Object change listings

※ ※ ※

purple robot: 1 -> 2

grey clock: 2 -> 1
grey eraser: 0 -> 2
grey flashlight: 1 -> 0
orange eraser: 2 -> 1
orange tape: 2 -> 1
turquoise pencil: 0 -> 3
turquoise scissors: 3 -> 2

※ ※ ※

## YOUR ASSIGNMENT
Print every record exactly, so that each word matches what is written above.

## RESPONSE BOX
purple robot: 1 -> 2

grey clock: 2 -> 1
grey eraser: 0 -> 2
grey flashlight: 1 -> 0
orange eraser: 2 -> 1
orange tape: 2 -> 1
turquoise pencil: 0 -> 3
turquoise scissors: 3 -> 2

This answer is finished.